> **Exercise goal**
This task is to restate all of the entries exactly.
======== Data for review
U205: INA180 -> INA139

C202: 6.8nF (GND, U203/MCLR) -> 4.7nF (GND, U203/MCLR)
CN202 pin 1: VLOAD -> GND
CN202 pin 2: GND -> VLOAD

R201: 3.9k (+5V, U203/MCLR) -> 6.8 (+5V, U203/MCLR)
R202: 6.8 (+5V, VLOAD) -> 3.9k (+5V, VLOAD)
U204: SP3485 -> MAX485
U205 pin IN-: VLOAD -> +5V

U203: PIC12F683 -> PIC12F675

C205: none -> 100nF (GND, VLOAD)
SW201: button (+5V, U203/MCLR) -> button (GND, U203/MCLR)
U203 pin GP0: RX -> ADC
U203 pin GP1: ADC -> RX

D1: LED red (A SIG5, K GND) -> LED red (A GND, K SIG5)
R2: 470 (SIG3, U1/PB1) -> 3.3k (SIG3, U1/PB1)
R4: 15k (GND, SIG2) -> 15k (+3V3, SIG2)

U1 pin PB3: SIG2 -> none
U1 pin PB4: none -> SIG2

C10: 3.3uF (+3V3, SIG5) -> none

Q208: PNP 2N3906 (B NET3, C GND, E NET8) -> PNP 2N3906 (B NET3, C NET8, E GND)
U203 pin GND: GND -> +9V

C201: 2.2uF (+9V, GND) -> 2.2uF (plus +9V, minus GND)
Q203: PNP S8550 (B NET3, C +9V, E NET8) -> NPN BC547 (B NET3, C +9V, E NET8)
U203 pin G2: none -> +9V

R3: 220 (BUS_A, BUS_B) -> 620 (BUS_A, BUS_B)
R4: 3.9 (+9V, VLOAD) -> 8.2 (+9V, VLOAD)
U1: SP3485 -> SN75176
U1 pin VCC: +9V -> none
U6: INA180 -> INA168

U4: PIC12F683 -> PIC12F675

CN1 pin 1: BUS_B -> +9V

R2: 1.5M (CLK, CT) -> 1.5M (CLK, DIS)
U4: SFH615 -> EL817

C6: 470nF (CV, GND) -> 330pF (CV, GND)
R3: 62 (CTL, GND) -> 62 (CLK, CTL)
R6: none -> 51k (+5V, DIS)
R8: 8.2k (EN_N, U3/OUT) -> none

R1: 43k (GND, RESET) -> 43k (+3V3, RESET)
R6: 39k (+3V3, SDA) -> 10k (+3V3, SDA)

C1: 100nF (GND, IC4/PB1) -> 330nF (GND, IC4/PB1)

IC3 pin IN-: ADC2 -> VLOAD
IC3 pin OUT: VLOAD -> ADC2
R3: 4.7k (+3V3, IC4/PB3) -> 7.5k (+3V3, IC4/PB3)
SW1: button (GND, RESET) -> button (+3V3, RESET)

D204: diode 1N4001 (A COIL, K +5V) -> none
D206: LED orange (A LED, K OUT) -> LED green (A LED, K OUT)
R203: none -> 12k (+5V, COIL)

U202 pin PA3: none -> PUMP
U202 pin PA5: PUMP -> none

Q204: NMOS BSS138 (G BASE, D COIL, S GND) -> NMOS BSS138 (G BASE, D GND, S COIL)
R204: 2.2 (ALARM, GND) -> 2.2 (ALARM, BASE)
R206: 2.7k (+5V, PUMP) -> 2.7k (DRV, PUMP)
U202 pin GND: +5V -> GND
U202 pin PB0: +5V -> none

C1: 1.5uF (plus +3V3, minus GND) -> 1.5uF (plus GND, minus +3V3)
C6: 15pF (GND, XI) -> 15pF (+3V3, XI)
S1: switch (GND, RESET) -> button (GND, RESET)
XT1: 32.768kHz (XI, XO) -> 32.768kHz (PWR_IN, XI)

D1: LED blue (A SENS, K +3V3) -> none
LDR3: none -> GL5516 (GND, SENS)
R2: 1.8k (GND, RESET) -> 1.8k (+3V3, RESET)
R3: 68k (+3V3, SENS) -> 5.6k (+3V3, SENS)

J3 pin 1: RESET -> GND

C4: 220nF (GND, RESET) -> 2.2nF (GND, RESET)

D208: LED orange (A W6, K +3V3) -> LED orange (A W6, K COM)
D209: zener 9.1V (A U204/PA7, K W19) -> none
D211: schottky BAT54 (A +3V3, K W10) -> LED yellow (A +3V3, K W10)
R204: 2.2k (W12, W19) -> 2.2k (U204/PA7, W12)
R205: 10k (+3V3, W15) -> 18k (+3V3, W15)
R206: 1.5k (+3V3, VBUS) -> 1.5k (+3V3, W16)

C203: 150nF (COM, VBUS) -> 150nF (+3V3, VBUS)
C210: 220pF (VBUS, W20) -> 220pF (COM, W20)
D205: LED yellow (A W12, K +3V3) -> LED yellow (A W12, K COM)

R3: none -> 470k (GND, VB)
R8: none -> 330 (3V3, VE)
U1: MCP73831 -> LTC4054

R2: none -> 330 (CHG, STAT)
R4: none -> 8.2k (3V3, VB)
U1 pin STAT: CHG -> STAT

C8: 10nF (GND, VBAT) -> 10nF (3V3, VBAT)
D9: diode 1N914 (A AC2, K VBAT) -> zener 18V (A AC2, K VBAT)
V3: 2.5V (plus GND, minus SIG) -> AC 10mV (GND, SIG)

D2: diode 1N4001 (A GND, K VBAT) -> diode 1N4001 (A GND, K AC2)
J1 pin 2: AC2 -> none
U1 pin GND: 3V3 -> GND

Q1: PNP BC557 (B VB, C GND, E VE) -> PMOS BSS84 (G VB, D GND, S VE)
================
> **Answer section**
U205: INA180 -> INA139

C202: 6.8nF (GND, U203/MCLR) -> 4.7nF (GND, U203/MCLR)
CN202 pin 1: VLOAD -> GND
CN202 pin 2: GND -> VLOAD

R201: 3.9k (+5V, U203/MCLR) -> 6.8 (+5V, U203/MCLR)
R202: 6.8 (+5V, VLOAD) -> 3.9k (+5V, VLOAD)
U204: SP3485 -> MAX485
U205 pin IN-: VLOAD -> +5V

U203: PIC12F683 -> PIC12F675

C205: none -> 100nF (GND, VLOAD)
SW201: button (+5V, U203/MCLR) -> button (GND, U203/MCLR)
U203 pin GP0: RX -> ADC
U203 pin GP1: ADC -> RX

D1: LED red (A SIG5, K GND) -> LED red (A GND, K SIG5)
R2: 470 (SIG3, U1/PB1) -> 3.3k (SIG3, U1/PB1)
R4: 15k (GND, SIG2) -> 15k (+3V3, SIG2)

U1 pin PB3: SIG2 -> none
U1 pin PB4: none -> SIG2

C10: 3.3uF (+3V3, SIG5) -> none

Q208: PNP 2N3906 (B NET3, C GND, E NET8) -> PNP 2N3906 (B NET3, C NET8, E GND)
U203 pin GND: GND -> +9V

C201: 2.2uF (+9V, GND) -> 2.2uF (plus +9V, minus GND)
Q203: PNP S8550 (B NET3, C +9V, E NET8) -> NPN BC547 (B NET3, C +9V, E NET8)
U203 pin G2: none -> +9V

R3: 220 (BUS_A, BUS_B) -> 620 (BUS_A, BUS_B)
R4: 3.9 (+9V, VLOAD) -> 8.2 (+9V, VLOAD)
U1: SP3485 -> SN75176
U1 pin VCC: +9V -> none
U6: INA180 -> INA168

U4: PIC12F683 -> PIC12F675

CN1 pin 1: BUS_B -> +9V

R2: 1.5M (CLK, CT) -> 1.5M (CLK, DIS)
U4: SFH615 -> EL817

C6: 470nF (CV, GND) -> 330pF (CV, GND)
R3: 62 (CTL, GND) -> 62 (CLK, CTL)
R6: none -> 51k (+5V, DIS)
R8: 8.2k (EN_N, U3/OUT) -> none

R1: 43k (GND, RESET) -> 43k (+3V3, RESET)
R6: 39k (+3V3, SDA) -> 10k (+3V3, SDA)

C1: 100nF (GND, IC4/PB1) -> 330nF (GND, IC4/PB1)

IC3 pin IN-: ADC2 -> VLOAD
IC3 pin OUT: VLOAD -> ADC2
R3: 4.7k (+3V3, IC4/PB3) -> 7.5k (+3V3, IC4/PB3)
SW1: button (GND, RESET) -> button (+3V3, RESET)

D204: diode 1N4001 (A COIL, K +5V) -> none
D206: LED orange (A LED, K OUT) -> LED green (A LED, K OUT)
R203: none -> 12k (+5V, COIL)

U202 pin PA3: none -> PUMP
U202 pin PA5: PUMP -> none

Q204: NMOS BSS138 (G BASE, D COIL, S GND) -> NMOS BSS138 (G BASE, D GND, S COIL)
R204: 2.2 (ALARM, GND) -> 2.2 (ALARM, BASE)
R206: 2.7k (+5V, PUMP) -> 2.7k (DRV, PUMP)
U202 pin GND: +5V -> GND
U202 pin PB0: +5V -> none

C1: 1.5uF (plus +3V3, minus GND) -> 1.5uF (plus GND, minus +3V3)
C6: 15pF (GND, XI) -> 15pF (+3V3, XI)
S1: switch (GND, RESET) -> button (GND, RESET)
XT1: 32.768kHz (XI, XO) -> 32.768kHz (PWR_IN, XI)

D1: LED blue (A SENS, K +3V3) -> none
LDR3: none -> GL5516 (GND, SENS)
R2: 1.8k (GND, RESET) -> 1.8k (+3V3, RESET)
R3: 68k (+3V3, SENS) -> 5.6k (+3V3, SENS)

J3 pin 1: RESET -> GND

C4: 220nF (GND, RESET) -> 2.2nF (GND, RESET)

D208: LED orange (A W6, K +3V3) -> LED orange (A W6, K COM)
D209: zener 9.1V (A U204/PA7, K W19) -> none
D211: schottky BAT54 (A +3V3, K W10) -> LED yellow (A +3V3, K W10)
R204: 2.2k (W12, W19) -> 2.2k (U204/PA7, W12)
R205: 10k (+3V3, W15) -> 18k (+3V3, W15)
R206: 1.5k (+3V3, VBUS) -> 1.5k (+3V3, W16)

C203: 150nF (COM, VBUS) -> 150nF (+3V3, VBUS)
C210: 220pF (VBUS, W20) -> 220pF (COM, W20)
D205: LED yellow (A W12, K +3V3) -> LED yellow (A W12, K COM)

R3: none -> 470k (GND, VB)
R8: none -> 330 (3V3, VE)
U1: MCP73831 -> LTC4054

R2: none -> 330 (CHG, STAT)
R4: none -> 8.2k (3V3, VB)
U1 pin STAT: CHG -> STAT

C8: 10nF (GND, VBAT) -> 10nF (3V3, VBAT)
D9: diode 1N914 (A AC2, K VBAT) -> zener 18V (A AC2, K VBAT)
V3: 2.5V (plus GND, minus SIG) -> AC 10mV (GND, SIG)

D2: diode 1N4001 (A GND, K VBAT) -> diode 1N4001 (A GND, K AC2)
J1 pin 2: AC2 -> none
U1 pin GND: 3V3 -> GND

Q1: PNP BC557 (B VB, C GND, E VE) -> PMOS BSS84 (G VB, D GND, S VE)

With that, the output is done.